• Data to use:
########################################
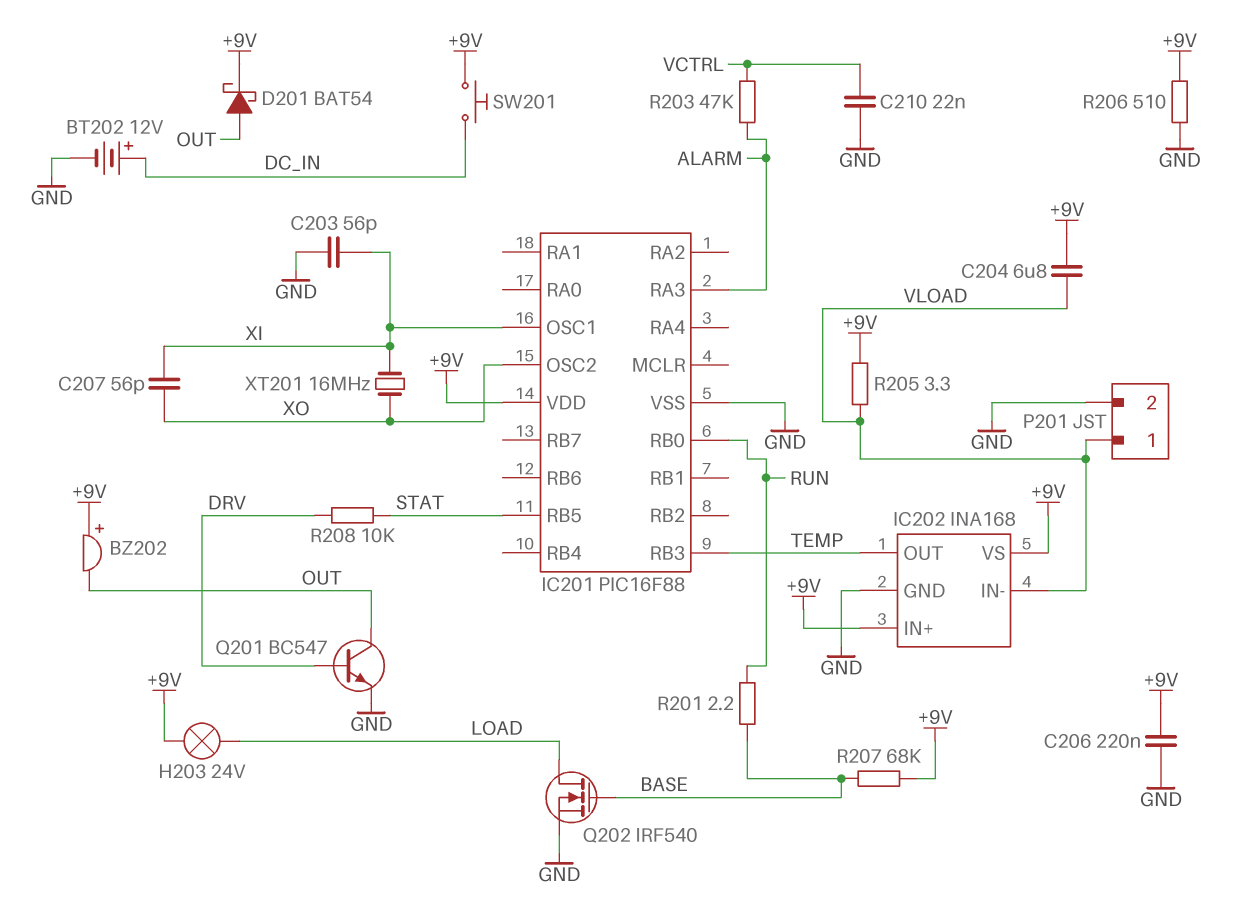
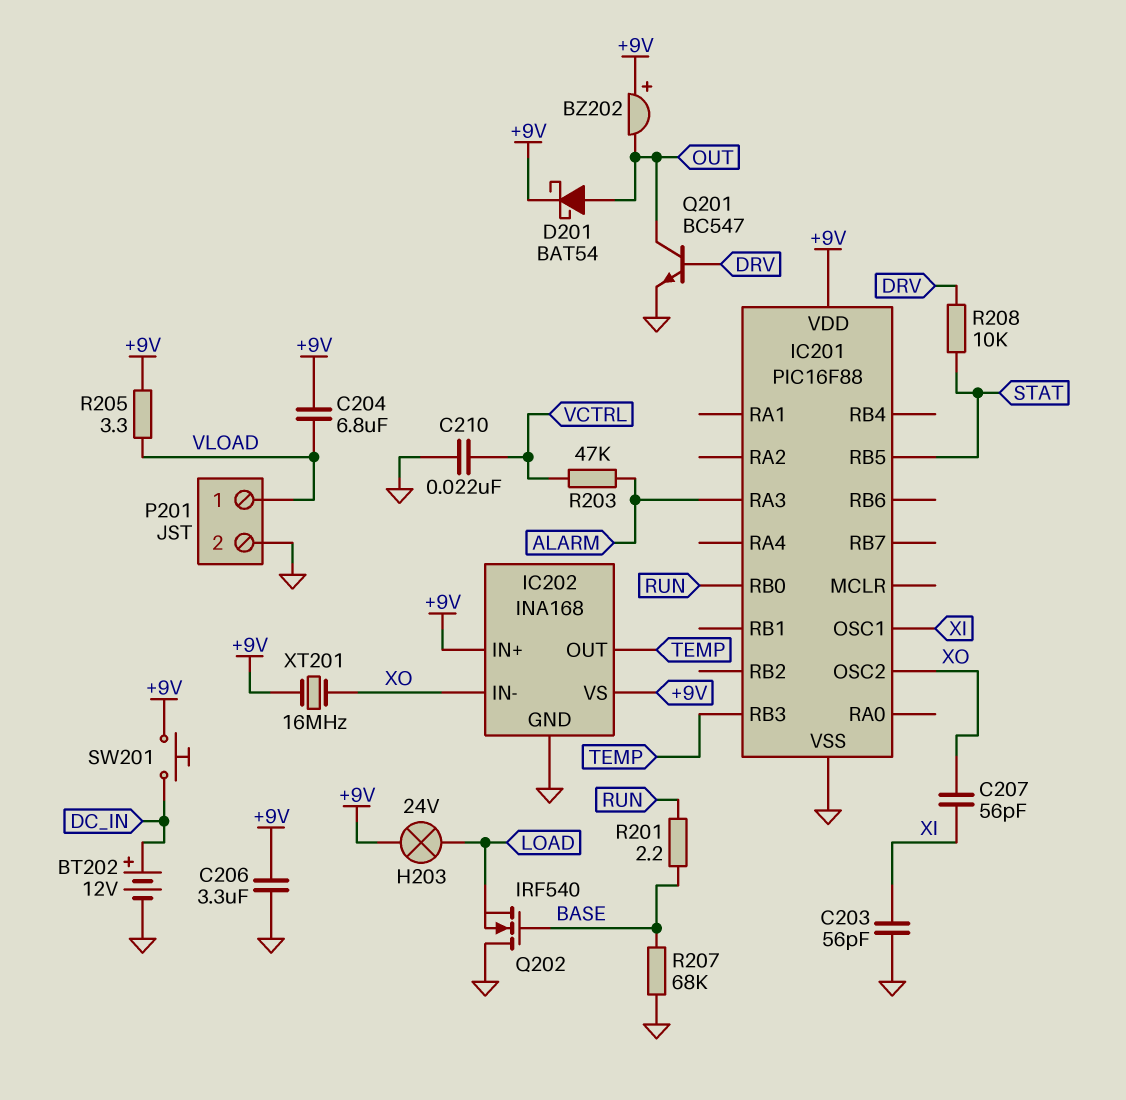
C206: 220nF (+9V, GND) -> 3.3uF (+9V, GND)
IC202 pin IN-: VLOAD -> XO
Q202: NMOS IRF540 (G BASE, D LOAD, S GND) -> NMOS IRF540 (G BASE, D GND, S LOAD)
R206: 510 (+9V, GND) -> none
R207: 68k (+9V, BASE) -> 68k (BASE, GND)
XT201: 16MHz (XI, XO) -> 16MHz (+9V, XO)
########################################
• Work instructions: Beginning with the line that contains "R207: 68k (+9V, BASE) -> 68k (BASE, GND)", output each line of the listing above through the last one, exactly and with nothing added.

• Solution to the problem:
R207: 68k (+9V, BASE) -> 68k (BASE, GND)
XT201: 16MHz (XI, XO) -> 16MHz (+9V, XO)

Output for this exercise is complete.